DIRECTIONS FOR THIS TASK → In your reply, repeat the full listing exactly and leave each picture out.

TASK INPUTS →
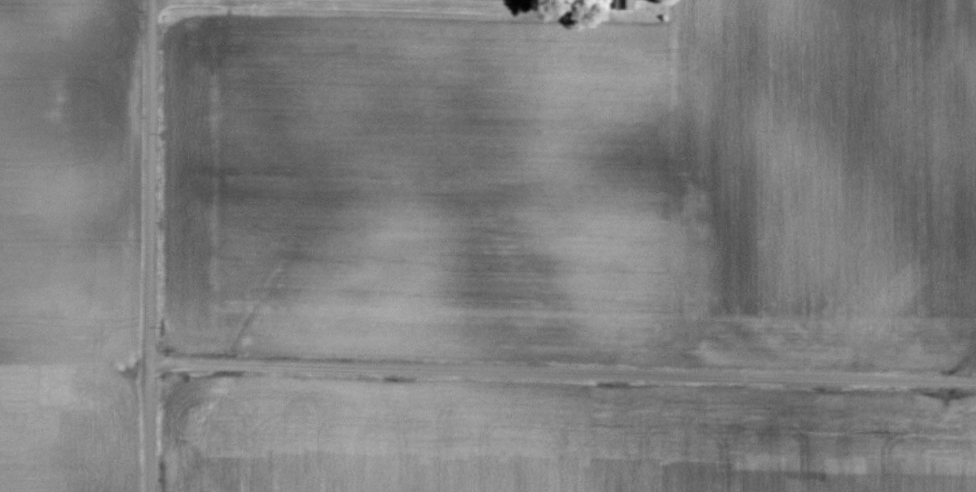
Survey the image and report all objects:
road: (357, 9)
road: (145, 245)
road: (560, 368)

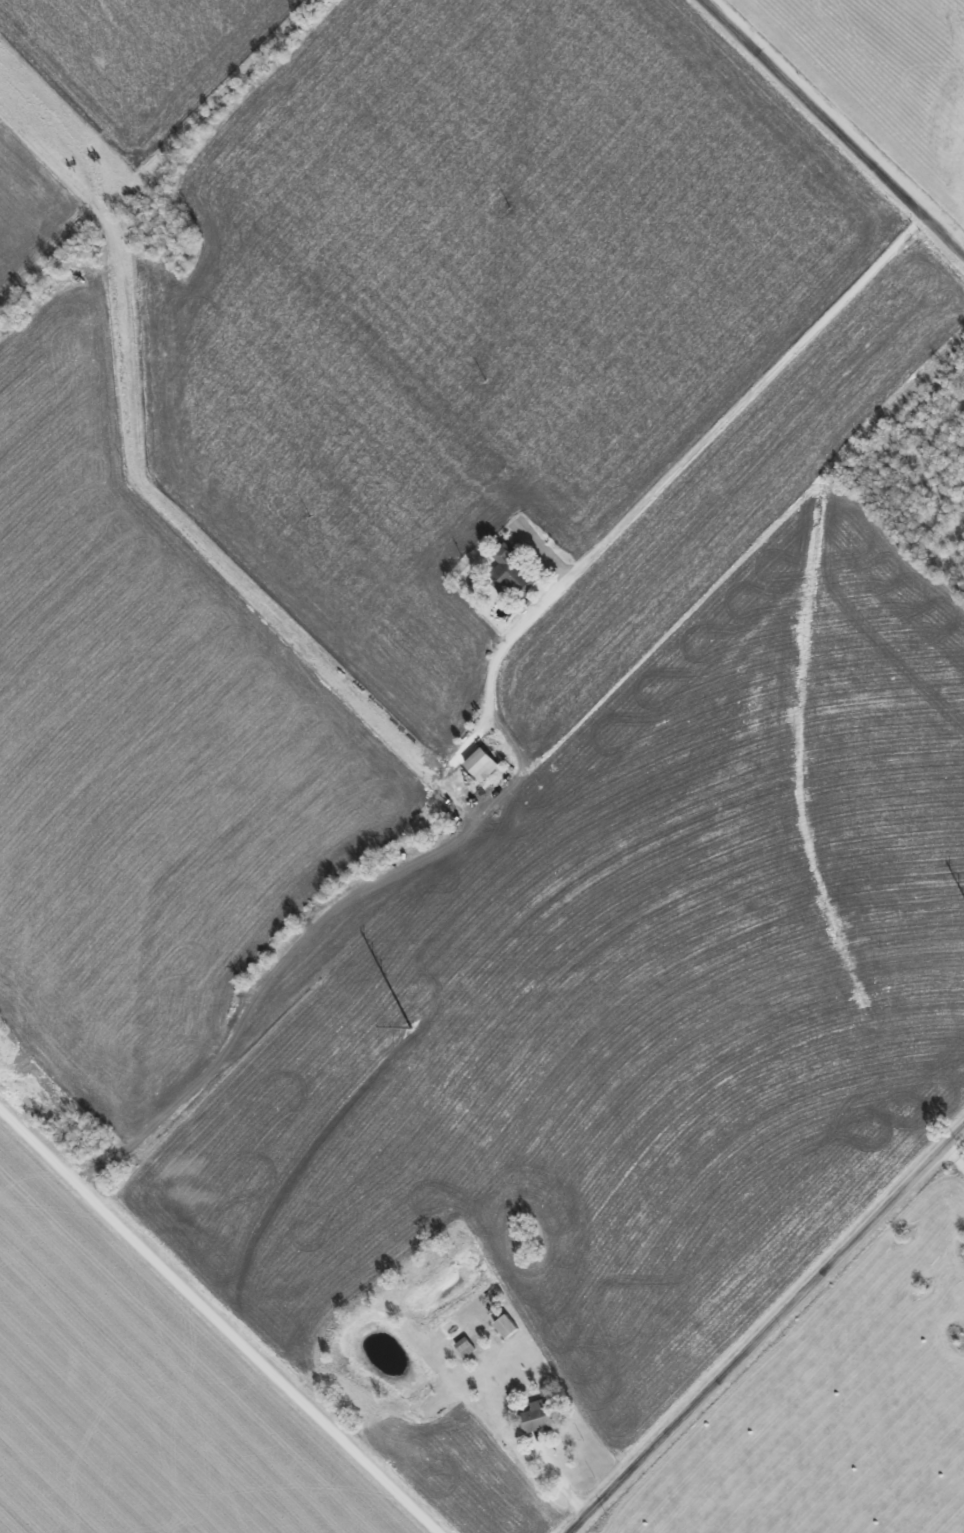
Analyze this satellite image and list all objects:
road: (832, 129)
road: (689, 457)
building: (509, 569)
building: (479, 764)
power tower: (402, 1037)
road: (955, 1155)
road: (218, 1322)
road: (767, 1330)
road: (560, 1478)

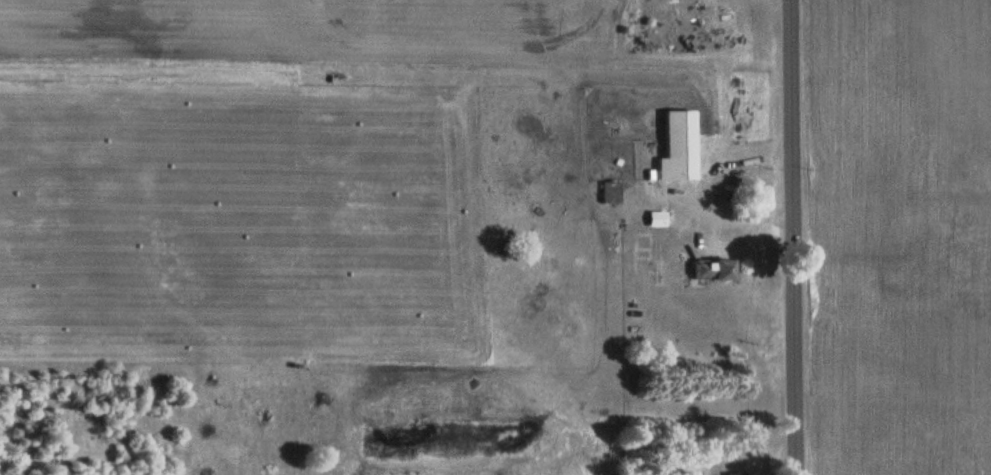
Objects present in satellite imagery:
building: (677, 148)
road: (780, 237)
building: (713, 272)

OUTPUT FOR THIS TASK →
Survey the image and report all objects:
road: (357, 9)
road: (145, 245)
road: (560, 368)

Analyze this satellite image and list all objects:
road: (832, 129)
road: (689, 457)
building: (509, 569)
building: (479, 764)
power tower: (402, 1037)
road: (955, 1155)
road: (218, 1322)
road: (767, 1330)
road: (560, 1478)

Objects present in satellite imagery:
building: (677, 148)
road: (780, 237)
building: (713, 272)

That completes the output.